• ASSIGNED TASK:
Return the lines beginning at the one that contains "D2: diode 1N914 (A N024, K +9V) -> none" and running to the end of the records, exactly and with nothing else. Omit pictures.

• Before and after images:
========================================

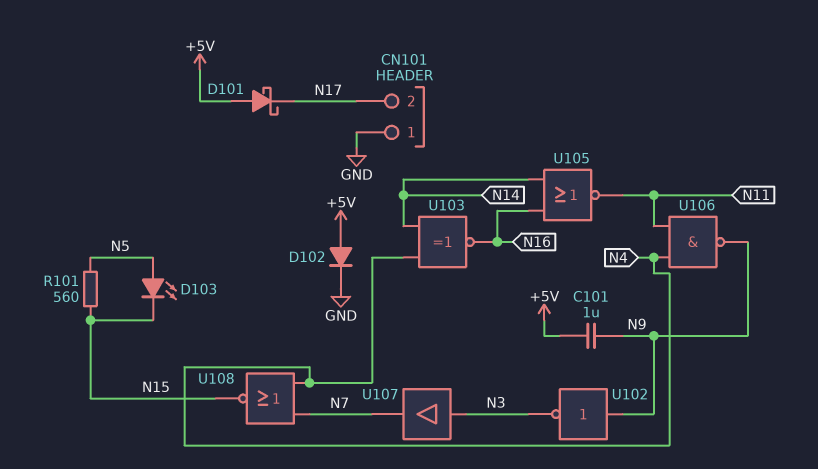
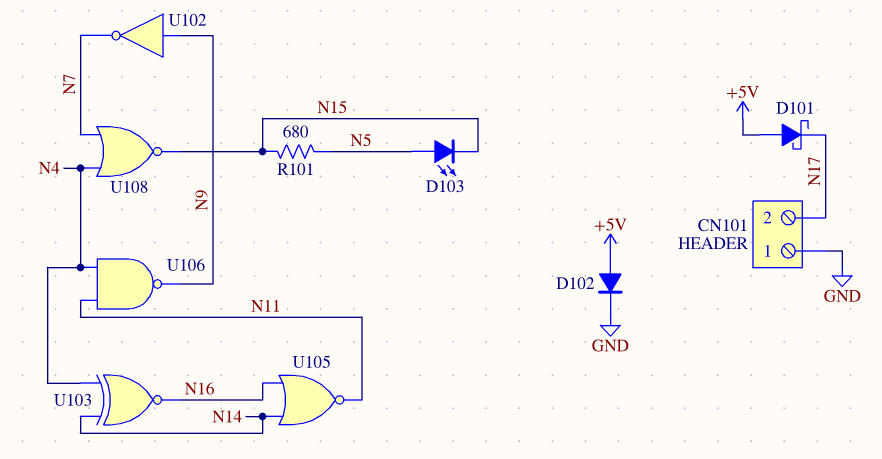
C101: 1uF (+5V, N9) -> none
R101: 560 (N5, N15) -> 680 (N5, N15)
U102: NOT (in N9, out N3) -> NOT (in N9, out N7)
U107: buffer (in N3, out N7) -> none

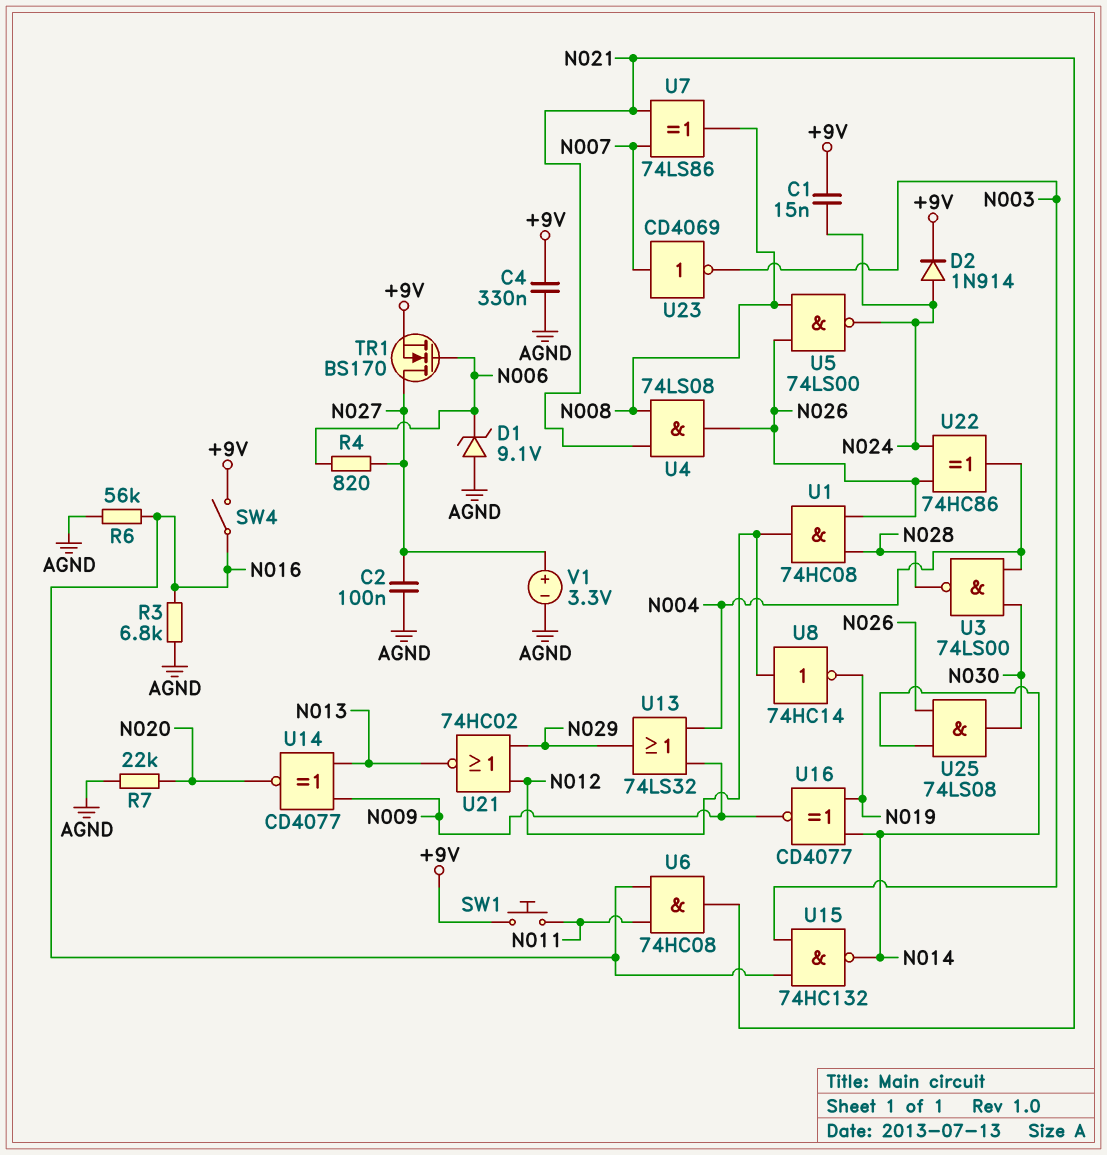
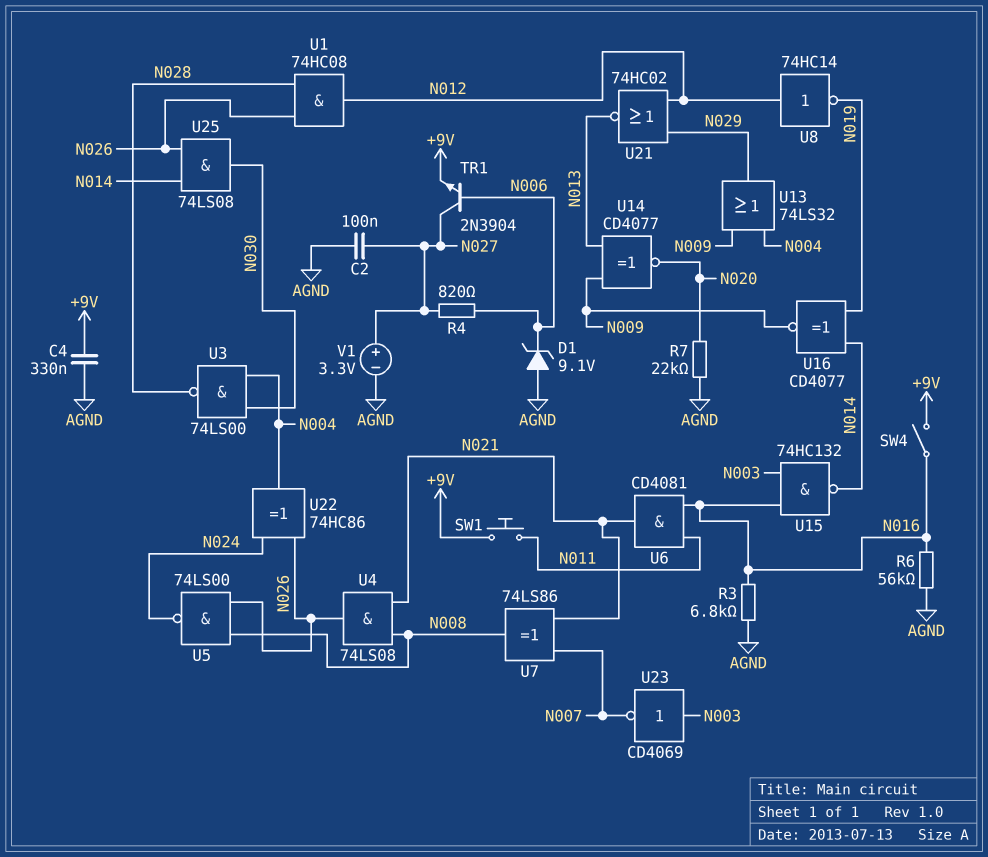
C1: 15nF (+9V, N024) -> none
D2: diode 1N914 (A N024, K +9V) -> none
TR1: NMOS BS170 (G N006, D N027, S +9V) -> NPN 2N3904 (B N006, C N027, E +9V)
U6: AND 74HC08 (in N011, in N016, out N021) -> AND CD4081 (in N011, in N016, out N021)
U23: NOT CD4069 (in N007, out N003) -> NOT CD4069 (in N003, out N007)

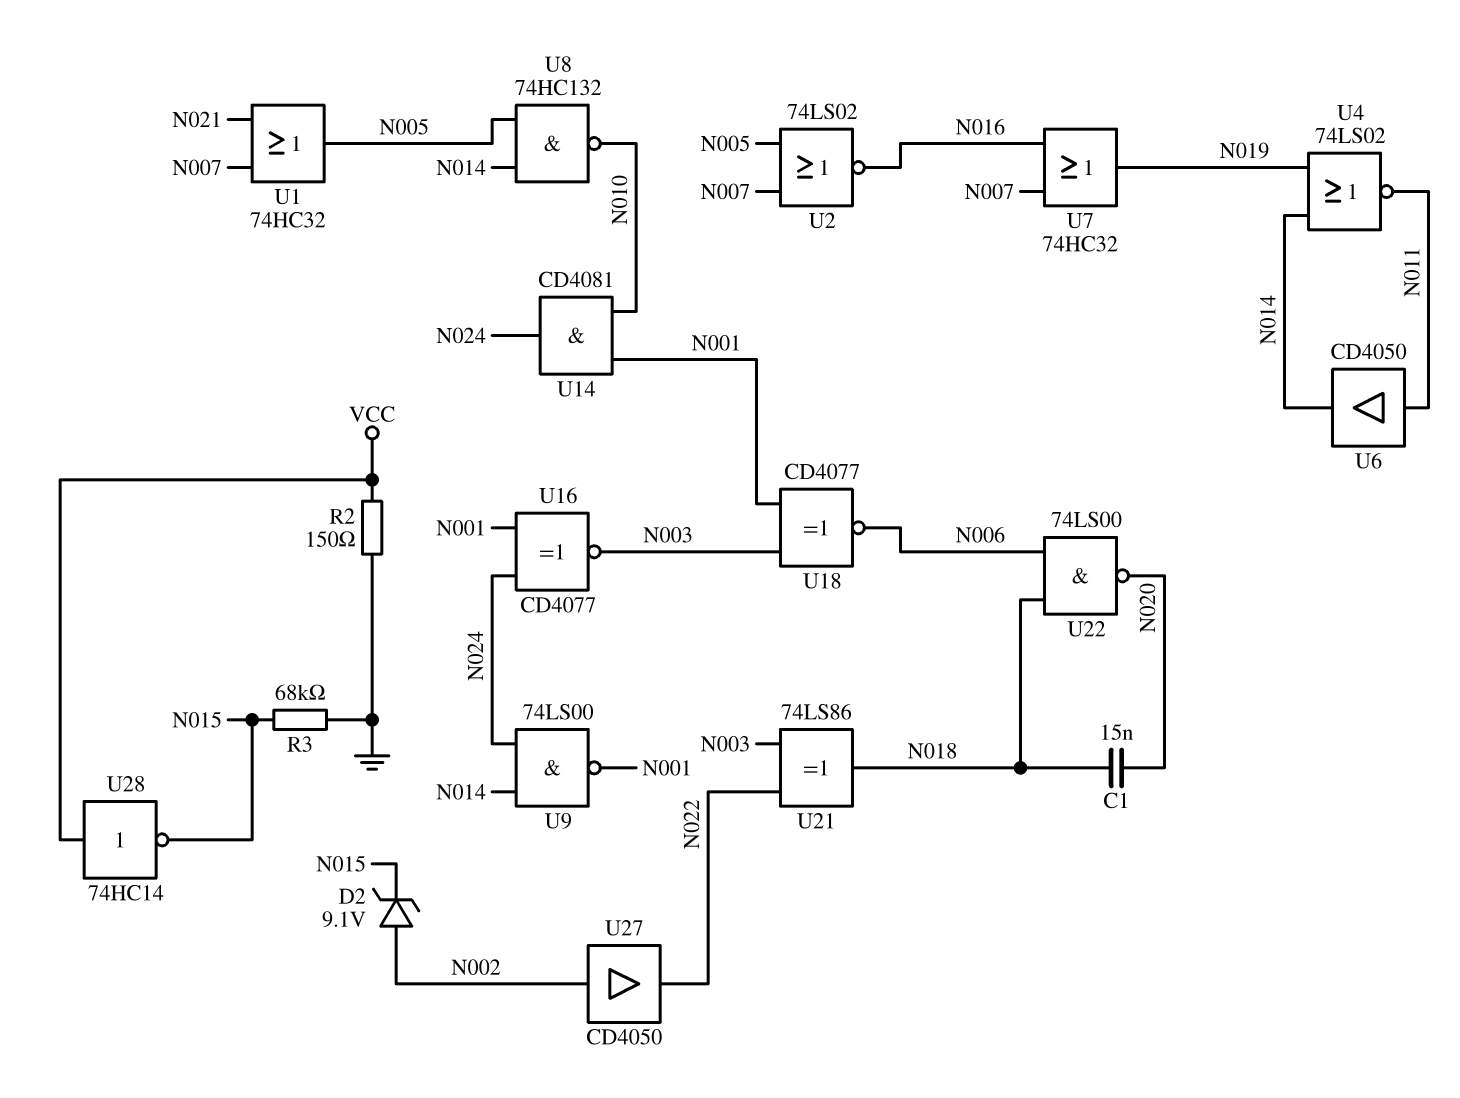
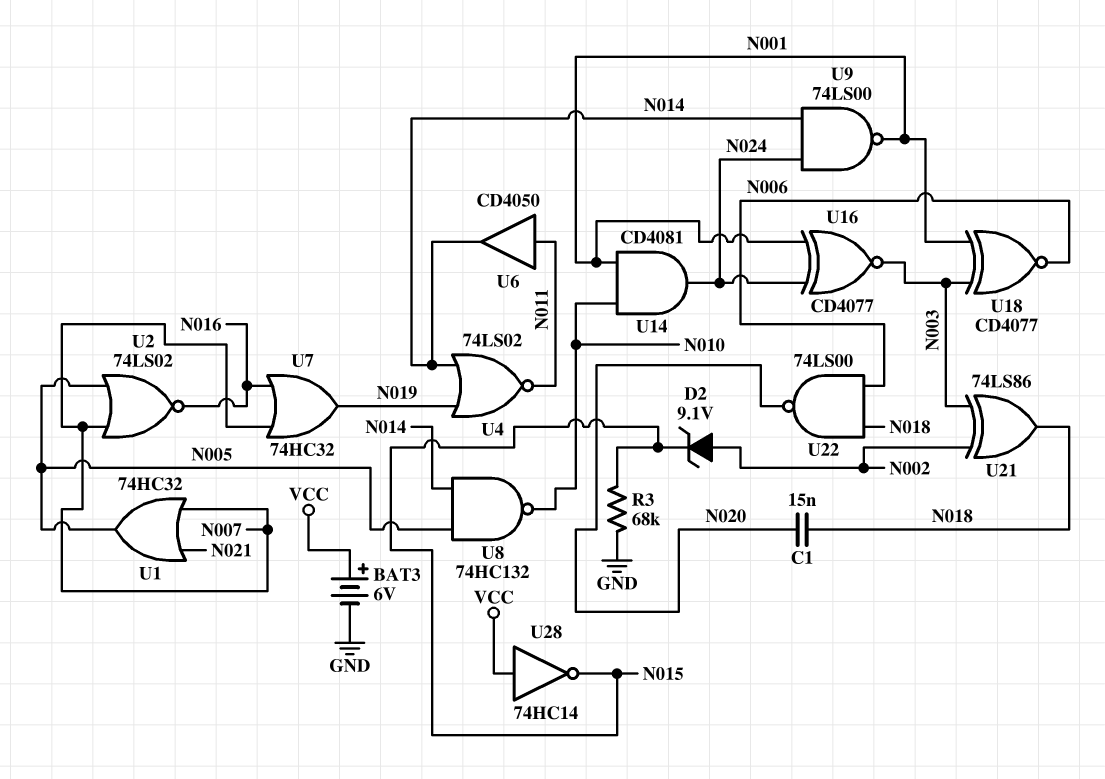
BAT3: none -> 6V (plus VCC, minus GND)
R2: 150 (GND, VCC) -> none
U21: XOR 74LS86 (in N003, in N022, out N018) -> XOR 74LS86 (in N002, in N003, out N018)
U27: buffer CD4050 (in N002, out N022) -> none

========================================

• SOLUTION TO THE PROBLEM:
D2: diode 1N914 (A N024, K +9V) -> none
TR1: NMOS BS170 (G N006, D N027, S +9V) -> NPN 2N3904 (B N006, C N027, E +9V)
U6: AND 74HC08 (in N011, in N016, out N021) -> AND CD4081 (in N011, in N016, out N021)
U23: NOT CD4069 (in N007, out N003) -> NOT CD4069 (in N003, out N007)

BAT3: none -> 6V (plus VCC, minus GND)
R2: 150 (GND, VCC) -> none
U21: XOR 74LS86 (in N003, in N022, out N018) -> XOR 74LS86 (in N002, in N003, out N018)
U27: buffer CD4050 (in N002, out N022) -> none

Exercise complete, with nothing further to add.